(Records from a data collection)
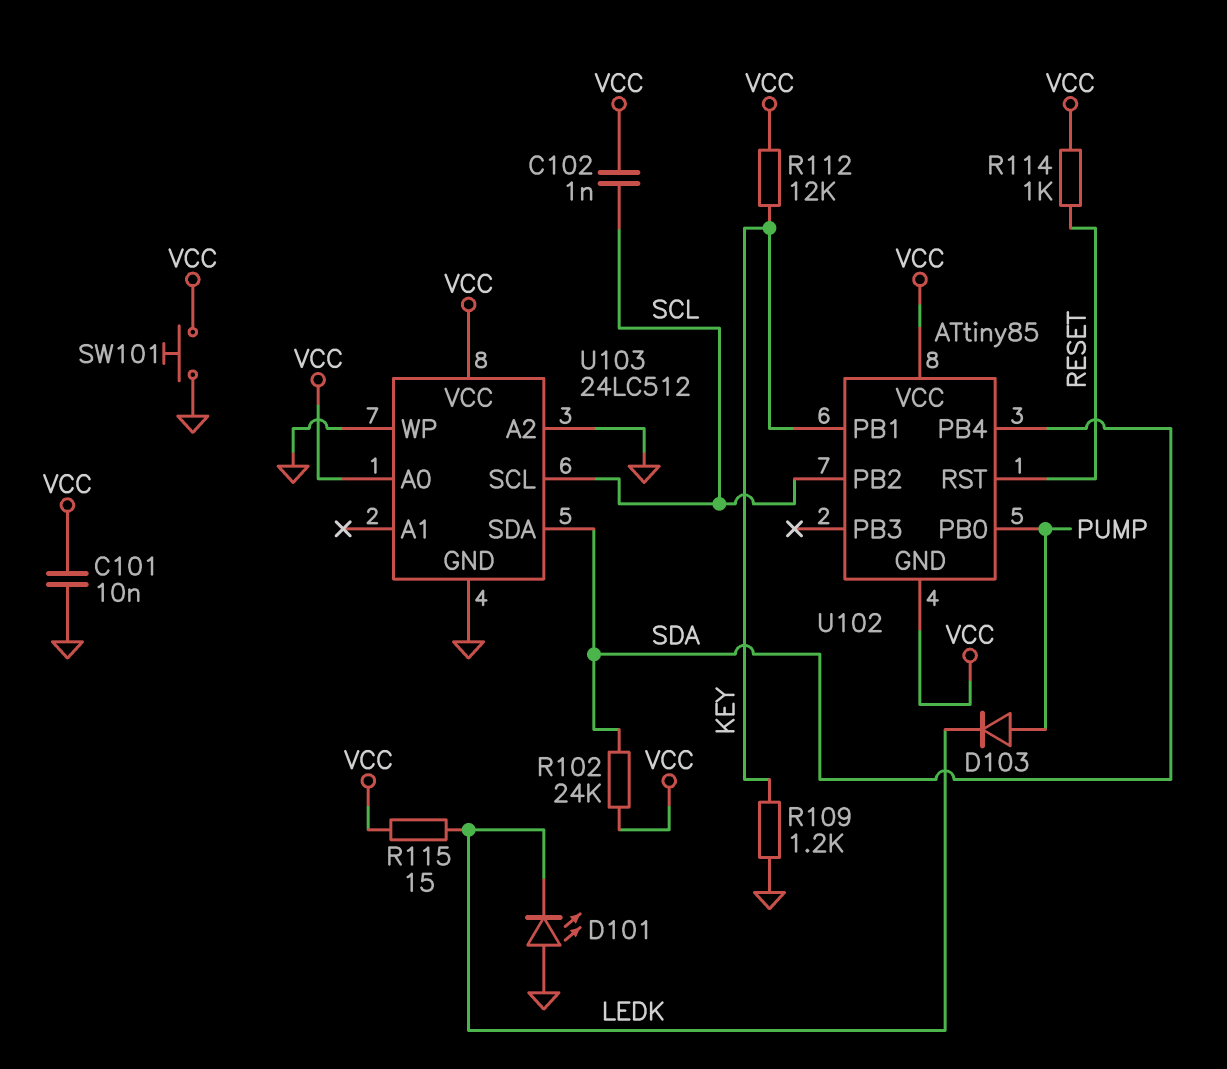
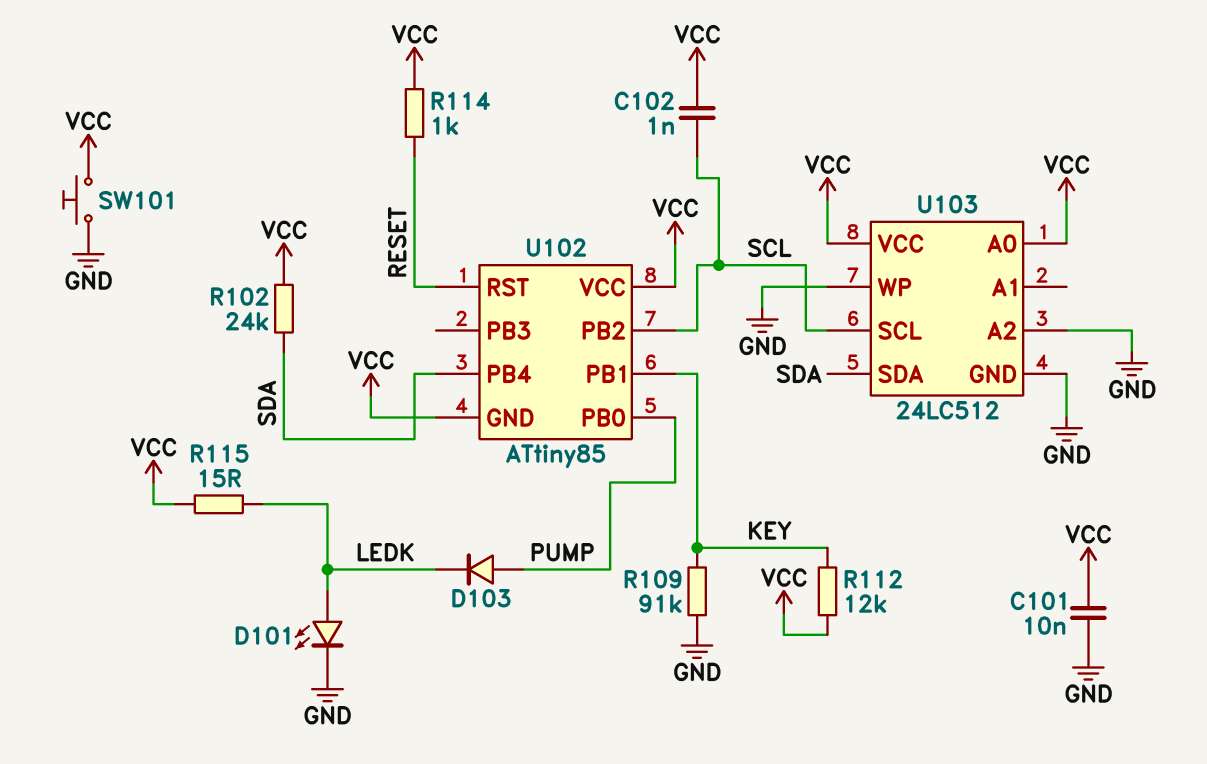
D101: LED (A GND, K LEDK) -> LED (A LEDK, K GND)
R109: 1.2k (GND, KEY) -> 91k (GND, KEY)

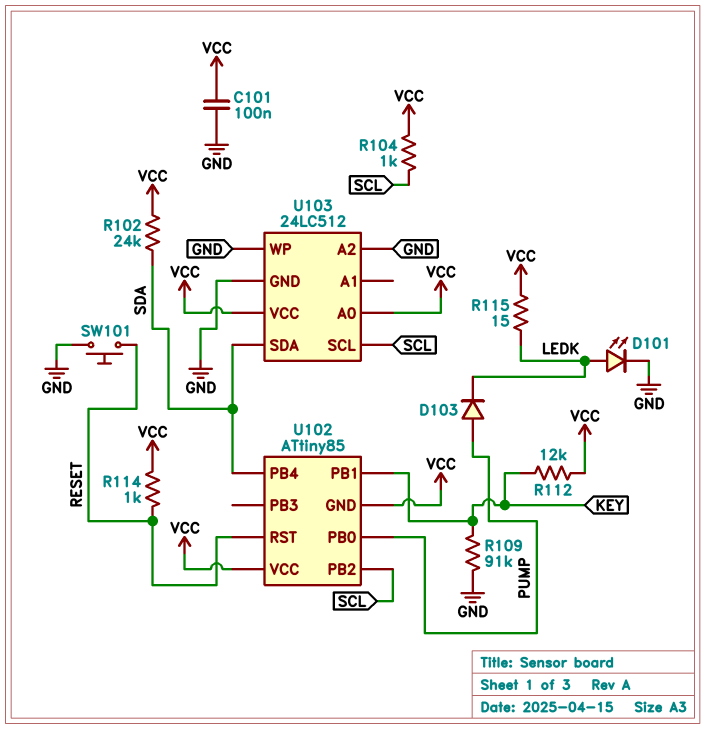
C101: 10nF (GND, VCC) -> 100nF (GND, VCC)
C102: 1nF (SCL, VCC) -> none
R104: none -> 1k (SCL, VCC)
SW101: button (GND, VCC) -> button (GND, RESET)

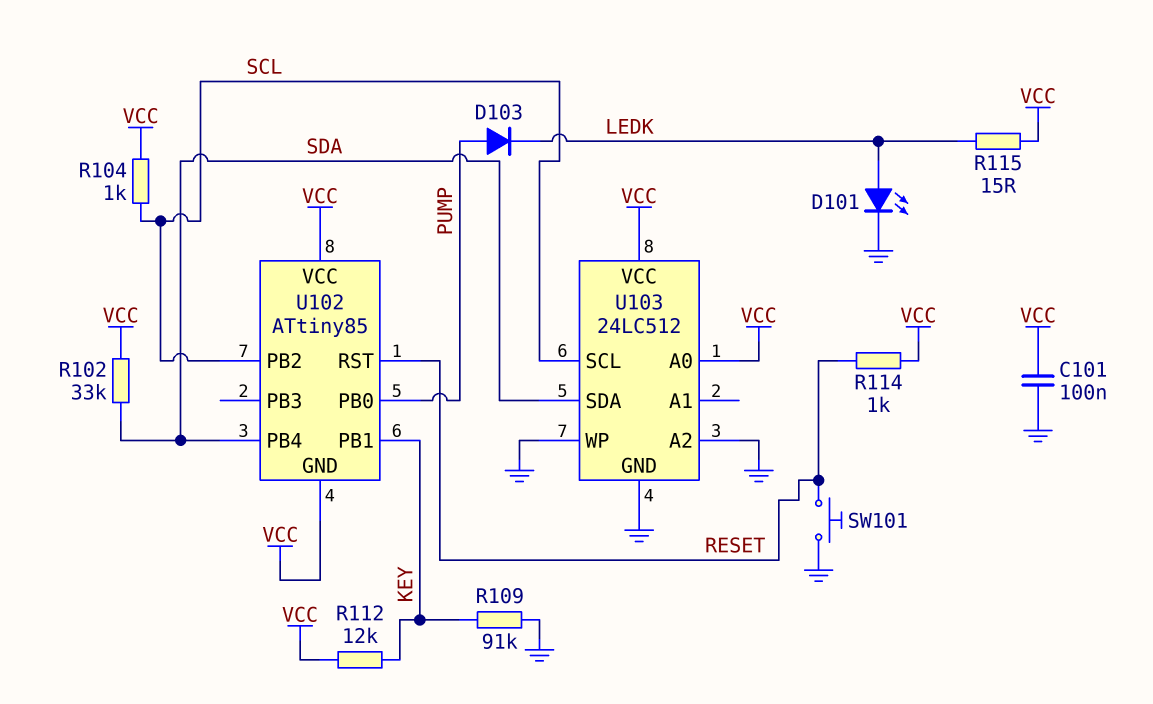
R102: 24k (SDA, VCC) -> 33k (SDA, VCC)

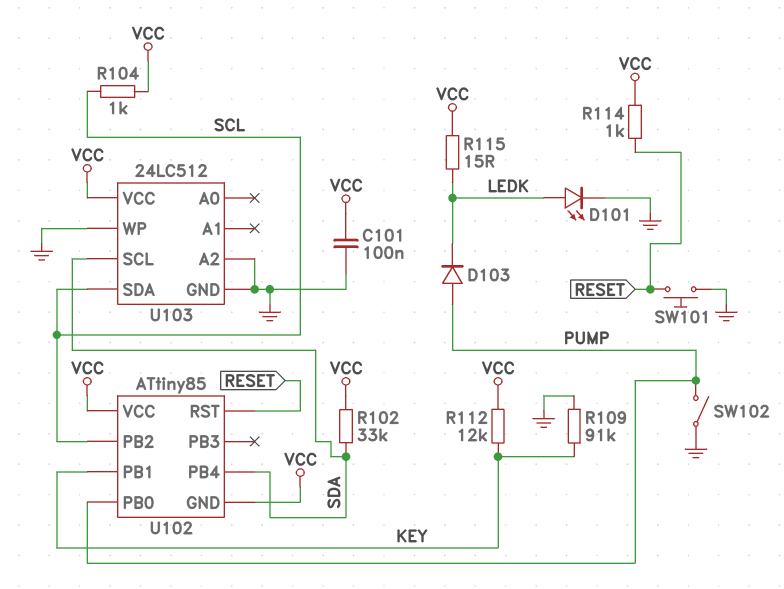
SW102: none -> switch (GND, PUMP)
U103 pin A0: VCC -> none
U103 pin SCL: SCL -> SDA
U103 pin SDA: SDA -> SCL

# Goal of the exercise
Please copy out the entries above exactly as they appear, but skip their images.

# Exercise solution
D101: LED (A GND, K LEDK) -> LED (A LEDK, K GND)
R109: 1.2k (GND, KEY) -> 91k (GND, KEY)

C101: 10nF (GND, VCC) -> 100nF (GND, VCC)
C102: 1nF (SCL, VCC) -> none
R104: none -> 1k (SCL, VCC)
SW101: button (GND, VCC) -> button (GND, RESET)

R102: 24k (SDA, VCC) -> 33k (SDA, VCC)

SW102: none -> switch (GND, PUMP)
U103 pin A0: VCC -> none
U103 pin SCL: SCL -> SDA
U103 pin SDA: SDA -> SCL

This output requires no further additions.